• **WORK ORDER**: From the records below, print exactly the lines starting at the one containing "turquoise cylinder [353,142,376,178]" and ending at the one containing "purple calculator [588,470,650,523]", ends included, and nothing else.

• **DATA SHOWN**:
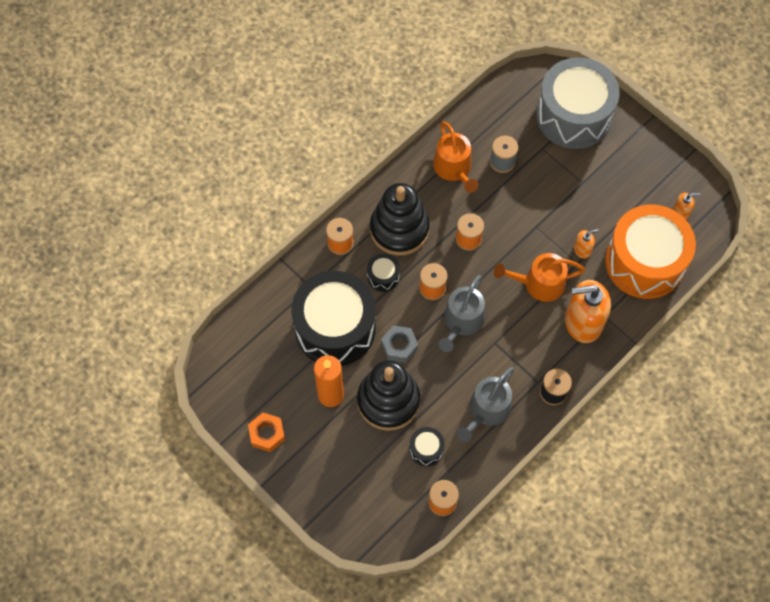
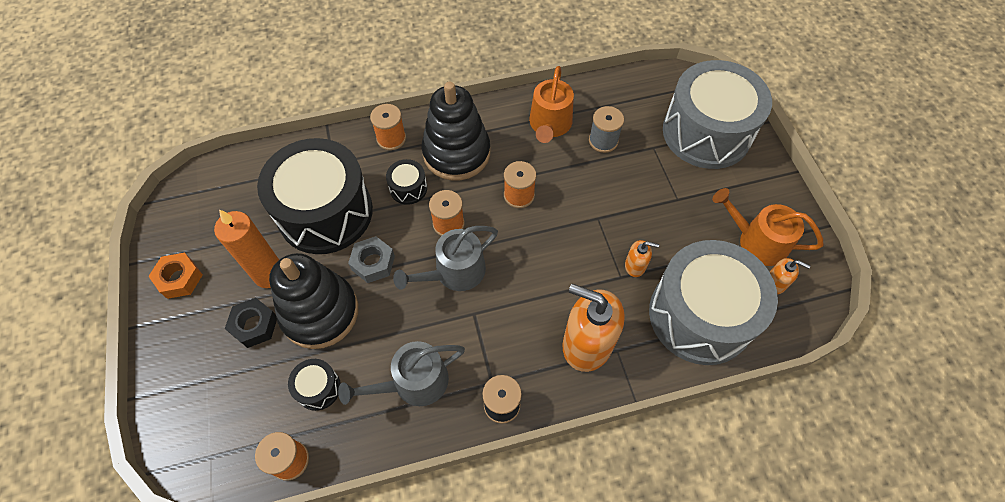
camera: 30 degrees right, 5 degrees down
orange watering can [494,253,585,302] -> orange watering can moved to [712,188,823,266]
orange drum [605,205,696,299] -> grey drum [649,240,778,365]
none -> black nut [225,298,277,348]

...

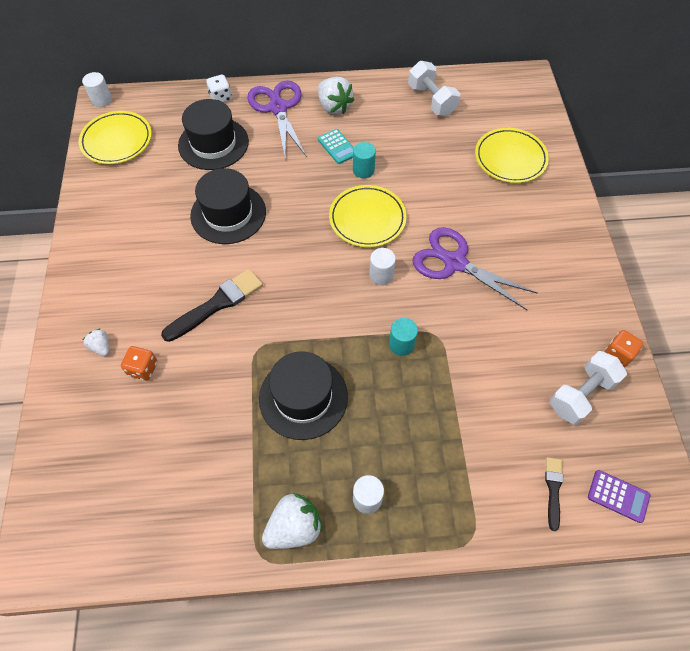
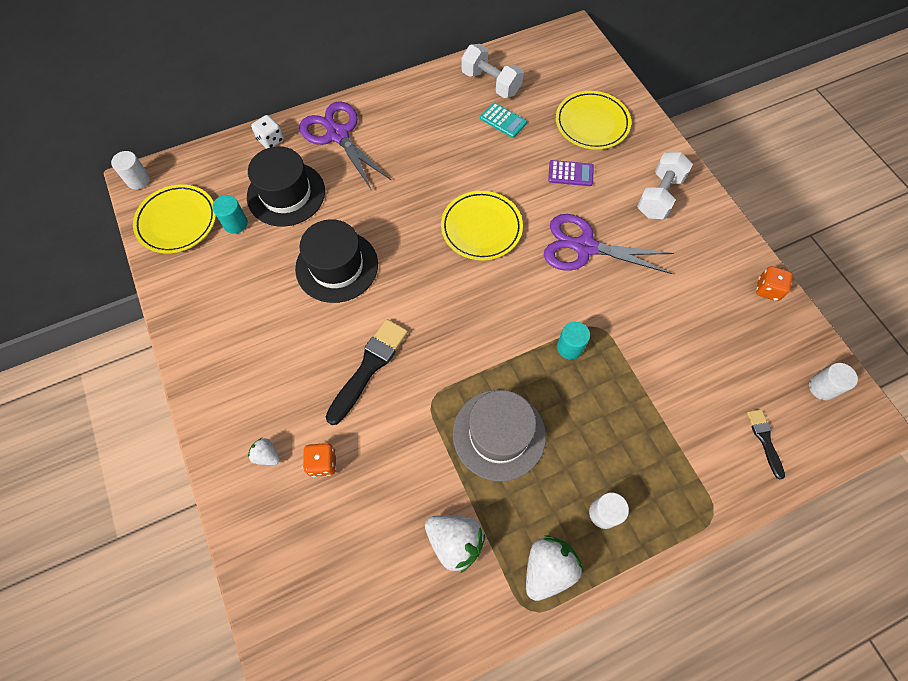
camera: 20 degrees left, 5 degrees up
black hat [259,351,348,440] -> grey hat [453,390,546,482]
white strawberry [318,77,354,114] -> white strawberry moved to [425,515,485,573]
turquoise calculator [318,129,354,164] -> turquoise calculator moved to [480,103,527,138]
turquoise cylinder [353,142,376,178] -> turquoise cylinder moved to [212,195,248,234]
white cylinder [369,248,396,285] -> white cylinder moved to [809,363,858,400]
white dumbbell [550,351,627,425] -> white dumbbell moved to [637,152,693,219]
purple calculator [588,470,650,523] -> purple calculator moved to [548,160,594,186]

• **TASK ANSWER**:
turquoise cylinder [353,142,376,178] -> turquoise cylinder moved to [212,195,248,234]
white cylinder [369,248,396,285] -> white cylinder moved to [809,363,858,400]
white dumbbell [550,351,627,425] -> white dumbbell moved to [637,152,693,219]
purple calculator [588,470,650,523] -> purple calculator moved to [548,160,594,186]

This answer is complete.